Input records section start

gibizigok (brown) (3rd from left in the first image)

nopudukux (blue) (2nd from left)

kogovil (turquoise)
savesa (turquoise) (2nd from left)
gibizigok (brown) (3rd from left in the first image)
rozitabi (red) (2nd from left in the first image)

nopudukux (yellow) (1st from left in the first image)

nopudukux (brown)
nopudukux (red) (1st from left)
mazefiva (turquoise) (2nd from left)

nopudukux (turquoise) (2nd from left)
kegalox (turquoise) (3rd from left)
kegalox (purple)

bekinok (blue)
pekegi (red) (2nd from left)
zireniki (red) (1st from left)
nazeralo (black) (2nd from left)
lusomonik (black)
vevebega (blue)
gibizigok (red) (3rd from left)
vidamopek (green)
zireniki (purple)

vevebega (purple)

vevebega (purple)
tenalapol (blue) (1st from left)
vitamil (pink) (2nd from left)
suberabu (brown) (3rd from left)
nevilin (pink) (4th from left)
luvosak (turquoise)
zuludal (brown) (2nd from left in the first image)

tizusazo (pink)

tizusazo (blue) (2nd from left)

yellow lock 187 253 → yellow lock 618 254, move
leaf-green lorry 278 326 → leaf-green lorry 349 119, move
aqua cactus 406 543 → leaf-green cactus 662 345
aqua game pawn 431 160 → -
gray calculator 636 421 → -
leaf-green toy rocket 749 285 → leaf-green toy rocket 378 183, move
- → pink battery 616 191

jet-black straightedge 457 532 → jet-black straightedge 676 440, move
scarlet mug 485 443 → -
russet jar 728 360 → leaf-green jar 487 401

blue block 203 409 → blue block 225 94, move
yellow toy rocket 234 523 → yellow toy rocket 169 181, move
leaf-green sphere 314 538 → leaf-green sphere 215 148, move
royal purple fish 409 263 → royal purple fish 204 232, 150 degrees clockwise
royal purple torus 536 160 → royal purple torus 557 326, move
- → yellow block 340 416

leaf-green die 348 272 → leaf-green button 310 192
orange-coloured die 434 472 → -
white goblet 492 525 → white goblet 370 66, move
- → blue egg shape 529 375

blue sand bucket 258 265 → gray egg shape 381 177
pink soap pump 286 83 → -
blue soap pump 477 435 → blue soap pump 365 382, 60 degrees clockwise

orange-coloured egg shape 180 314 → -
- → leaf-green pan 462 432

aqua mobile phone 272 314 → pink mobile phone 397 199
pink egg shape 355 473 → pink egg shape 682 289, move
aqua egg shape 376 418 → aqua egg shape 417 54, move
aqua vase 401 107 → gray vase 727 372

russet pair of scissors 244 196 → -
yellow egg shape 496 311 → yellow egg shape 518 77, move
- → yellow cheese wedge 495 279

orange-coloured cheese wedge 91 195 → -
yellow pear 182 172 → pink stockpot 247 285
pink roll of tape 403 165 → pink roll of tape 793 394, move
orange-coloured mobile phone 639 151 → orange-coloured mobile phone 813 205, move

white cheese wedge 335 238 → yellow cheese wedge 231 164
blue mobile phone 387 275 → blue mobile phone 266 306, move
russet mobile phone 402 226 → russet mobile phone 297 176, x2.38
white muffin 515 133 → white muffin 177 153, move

Input records section end

- **About this exercise**
Please repeat the entries above exactly as they read.

- **Written answer**
gibizigok (brown) (3rd from left in the first image)

nopudukux (blue) (2nd from left)

kogovil (turquoise)
savesa (turquoise) (2nd from left)
gibizigok (brown) (3rd from left in the first image)
rozitabi (red) (2nd from left in the first image)

nopudukux (yellow) (1st from left in the first image)

nopudukux (brown)
nopudukux (red) (1st from left)
mazefiva (turquoise) (2nd from left)

nopudukux (turquoise) (2nd from left)
kegalox (turquoise) (3rd from left)
kegalox (purple)

bekinok (blue)
pekegi (red) (2nd from left)
zireniki (red) (1st from left)
nazeralo (black) (2nd from left)
lusomonik (black)
vevebega (blue)
gibizigok (red) (3rd from left)
vidamopek (green)
zireniki (purple)

vevebega (purple)

vevebega (purple)
tenalapol (blue) (1st from left)
vitamil (pink) (2nd from left)
suberabu (brown) (3rd from left)
nevilin (pink) (4th from left)
luvosak (turquoise)
zuludal (brown) (2nd from left in the first image)

tizusazo (pink)

tizusazo (blue) (2nd from left)

yellow lock 187 253 → yellow lock 618 254, move
leaf-green lorry 278 326 → leaf-green lorry 349 119, move
aqua cactus 406 543 → leaf-green cactus 662 345
aqua game pawn 431 160 → -
gray calculator 636 421 → -
leaf-green toy rocket 749 285 → leaf-green toy rocket 378 183, move
- → pink battery 616 191

jet-black straightedge 457 532 → jet-black straightedge 676 440, move
scarlet mug 485 443 → -
russet jar 728 360 → leaf-green jar 487 401

blue block 203 409 → blue block 225 94, move
yellow toy rocket 234 523 → yellow toy rocket 169 181, move
leaf-green sphere 314 538 → leaf-green sphere 215 148, move
royal purple fish 409 263 → royal purple fish 204 232, 150 degrees clockwise
royal purple torus 536 160 → royal purple torus 557 326, move
- → yellow block 340 416

leaf-green die 348 272 → leaf-green button 310 192
orange-coloured die 434 472 → -
white goblet 492 525 → white goblet 370 66, move
- → blue egg shape 529 375

blue sand bucket 258 265 → gray egg shape 381 177
pink soap pump 286 83 → -
blue soap pump 477 435 → blue soap pump 365 382, 60 degrees clockwise

orange-coloured egg shape 180 314 → -
- → leaf-green pan 462 432

aqua mobile phone 272 314 → pink mobile phone 397 199
pink egg shape 355 473 → pink egg shape 682 289, move
aqua egg shape 376 418 → aqua egg shape 417 54, move
aqua vase 401 107 → gray vase 727 372

russet pair of scissors 244 196 → -
yellow egg shape 496 311 → yellow egg shape 518 77, move
- → yellow cheese wedge 495 279

orange-coloured cheese wedge 91 195 → -
yellow pear 182 172 → pink stockpot 247 285
pink roll of tape 403 165 → pink roll of tape 793 394, move
orange-coloured mobile phone 639 151 → orange-coloured mobile phone 813 205, move

white cheese wedge 335 238 → yellow cheese wedge 231 164
blue mobile phone 387 275 → blue mobile phone 266 306, move
russet mobile phone 402 226 → russet mobile phone 297 176, x2.38
white muffin 515 133 → white muffin 177 153, move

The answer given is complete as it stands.